Dataset records:
-------------------------

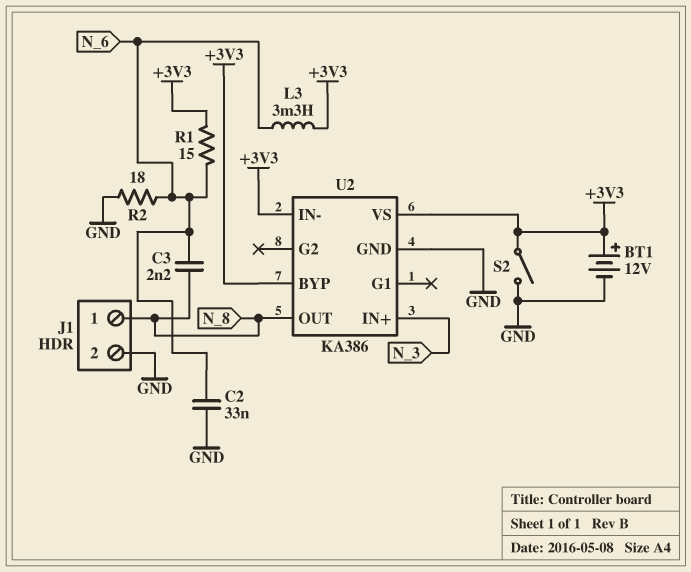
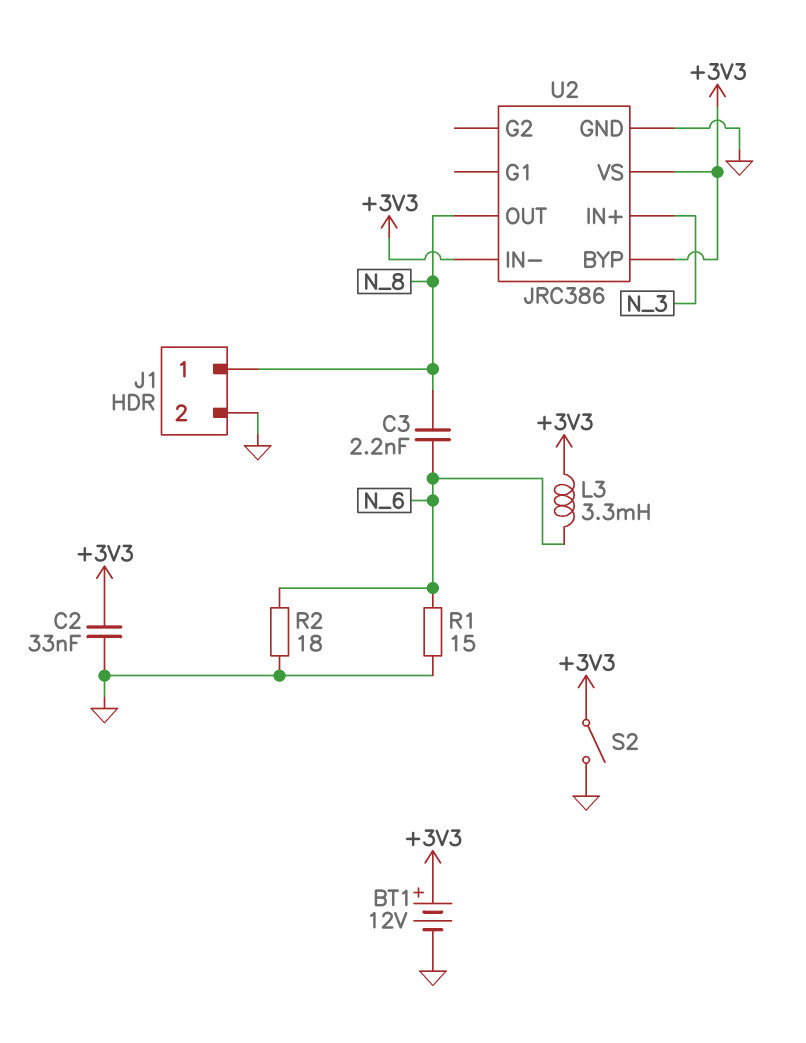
C2: 33nF (GND, N_6) -> 33nF (+3V3, GND)
R1: 15 (+3V3, N_6) -> 15 (GND, N_6)
U2: KA386 -> JRC386

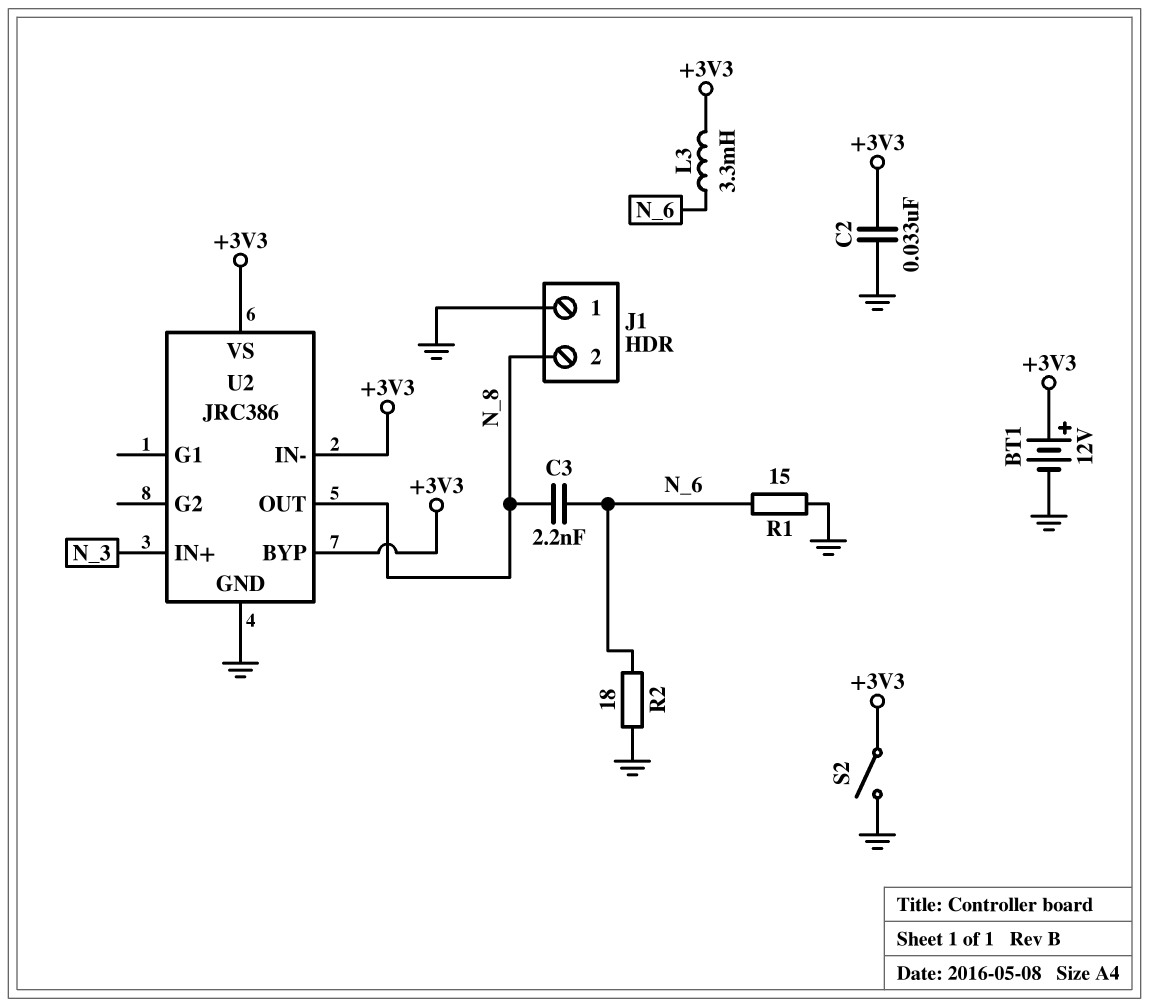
J1 pin 1: N_8 -> GND
J1 pin 2: GND -> N_8

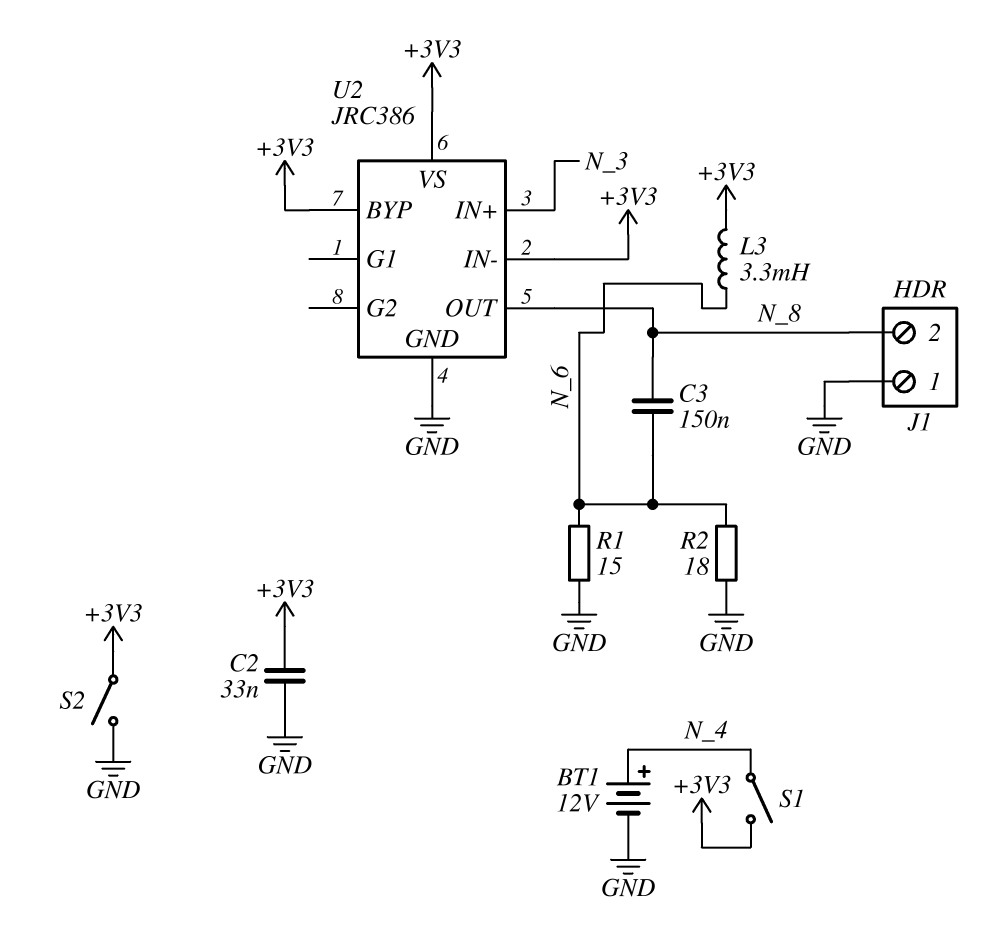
BT1: 12V (plus +3V3, minus GND) -> 12V (plus N_4, minus GND)
C3: 2.2nF (N_6, N_8) -> 150nF (N_6, N_8)
S1: none -> switch (+3V3, N_4)

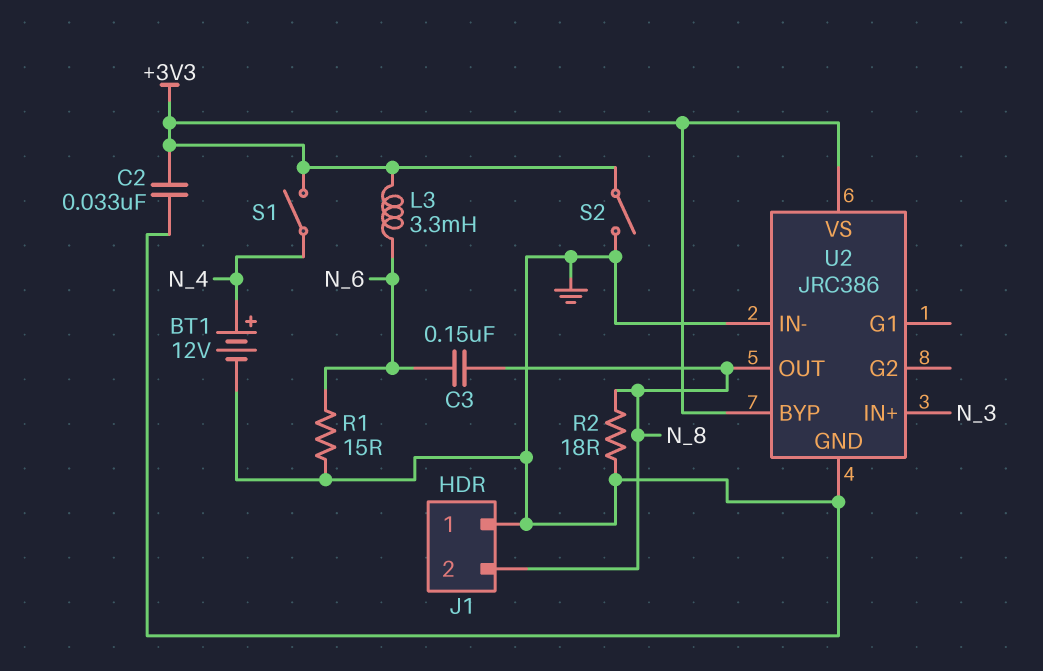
R2: 18 (GND, N_6) -> 18 (GND, N_8)
U2 pin IN-: +3V3 -> GND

-------------------------

* WHAT TO PRODUCE
Return the records above verbatim, leaving out images.

* PROBLEM SOLUTION
C2: 33nF (GND, N_6) -> 33nF (+3V3, GND)
R1: 15 (+3V3, N_6) -> 15 (GND, N_6)
U2: KA386 -> JRC386

J1 pin 1: N_8 -> GND
J1 pin 2: GND -> N_8

BT1: 12V (plus +3V3, minus GND) -> 12V (plus N_4, minus GND)
C3: 2.2nF (N_6, N_8) -> 150nF (N_6, N_8)
S1: none -> switch (+3V3, N_4)

R2: 18 (GND, N_6) -> 18 (GND, N_8)
U2 pin IN-: +3V3 -> GND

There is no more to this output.